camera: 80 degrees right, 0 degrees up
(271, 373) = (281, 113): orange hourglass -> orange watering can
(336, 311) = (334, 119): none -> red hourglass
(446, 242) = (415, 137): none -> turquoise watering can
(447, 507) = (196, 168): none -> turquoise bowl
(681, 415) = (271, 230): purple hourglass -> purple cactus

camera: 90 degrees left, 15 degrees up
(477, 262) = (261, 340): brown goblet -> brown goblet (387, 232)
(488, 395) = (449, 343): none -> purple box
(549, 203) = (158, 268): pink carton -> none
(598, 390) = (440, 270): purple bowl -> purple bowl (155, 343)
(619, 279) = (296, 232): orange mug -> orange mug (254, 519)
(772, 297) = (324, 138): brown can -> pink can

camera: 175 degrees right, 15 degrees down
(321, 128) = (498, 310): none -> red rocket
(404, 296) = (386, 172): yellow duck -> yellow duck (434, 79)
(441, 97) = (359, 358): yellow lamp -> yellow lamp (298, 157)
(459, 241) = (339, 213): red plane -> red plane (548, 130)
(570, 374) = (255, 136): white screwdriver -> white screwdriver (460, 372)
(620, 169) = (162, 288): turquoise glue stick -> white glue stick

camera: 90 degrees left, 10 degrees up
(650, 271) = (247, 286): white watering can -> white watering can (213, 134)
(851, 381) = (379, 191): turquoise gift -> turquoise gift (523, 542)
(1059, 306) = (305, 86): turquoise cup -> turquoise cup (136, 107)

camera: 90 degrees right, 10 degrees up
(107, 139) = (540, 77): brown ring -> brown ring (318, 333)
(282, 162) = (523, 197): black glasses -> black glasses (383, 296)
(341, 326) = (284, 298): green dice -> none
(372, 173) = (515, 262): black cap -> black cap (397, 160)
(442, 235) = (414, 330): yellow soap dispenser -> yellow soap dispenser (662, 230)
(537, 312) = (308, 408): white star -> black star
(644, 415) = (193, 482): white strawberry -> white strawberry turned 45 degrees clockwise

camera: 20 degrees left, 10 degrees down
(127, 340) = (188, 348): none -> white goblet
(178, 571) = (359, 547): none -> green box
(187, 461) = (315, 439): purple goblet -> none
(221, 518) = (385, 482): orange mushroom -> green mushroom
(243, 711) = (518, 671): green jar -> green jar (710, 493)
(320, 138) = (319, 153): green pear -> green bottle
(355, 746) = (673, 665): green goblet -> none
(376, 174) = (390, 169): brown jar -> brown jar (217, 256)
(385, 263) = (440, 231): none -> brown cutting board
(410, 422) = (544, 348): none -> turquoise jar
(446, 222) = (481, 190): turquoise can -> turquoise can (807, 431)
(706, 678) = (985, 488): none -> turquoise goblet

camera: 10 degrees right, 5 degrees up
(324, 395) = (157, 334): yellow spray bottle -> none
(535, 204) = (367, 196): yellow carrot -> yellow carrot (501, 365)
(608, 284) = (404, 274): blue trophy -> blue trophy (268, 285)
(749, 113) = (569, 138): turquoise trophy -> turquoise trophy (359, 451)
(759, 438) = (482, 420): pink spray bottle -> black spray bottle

**Exercise instructions:** All that is needed is the opening run of the data, given again exactly: please include every line from the first through the line with "camera: 90 degrees left, 15 degrees up", both ends kept.

**Expected output:**
camera: 80 degrees right, 0 degrees up
(271, 373) = (281, 113): orange hourglass -> orange watering can
(336, 311) = (334, 119): none -> red hourglass
(446, 242) = (415, 137): none -> turquoise watering can
(447, 507) = (196, 168): none -> turquoise bowl
(681, 415) = (271, 230): purple hourglass -> purple cactus

camera: 90 degrees left, 15 degrees up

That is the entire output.